═════ Exercise inputs

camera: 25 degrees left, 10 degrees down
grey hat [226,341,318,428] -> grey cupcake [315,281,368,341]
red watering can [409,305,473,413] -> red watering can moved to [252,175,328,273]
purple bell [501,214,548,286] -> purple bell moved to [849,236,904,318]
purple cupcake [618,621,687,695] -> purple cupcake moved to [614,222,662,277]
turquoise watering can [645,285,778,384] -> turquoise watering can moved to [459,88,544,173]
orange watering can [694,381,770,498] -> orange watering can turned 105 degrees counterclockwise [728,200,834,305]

══════════

- Task requirements -
Would you filter the entries above and keep each line that has the word "degrees"?

- Solution for this task -
camera: 25 degrees left, 10 degrees down
orange watering can [694,381,770,498] -> orange watering can turned 105 degrees counterclockwise [728,200,834,305]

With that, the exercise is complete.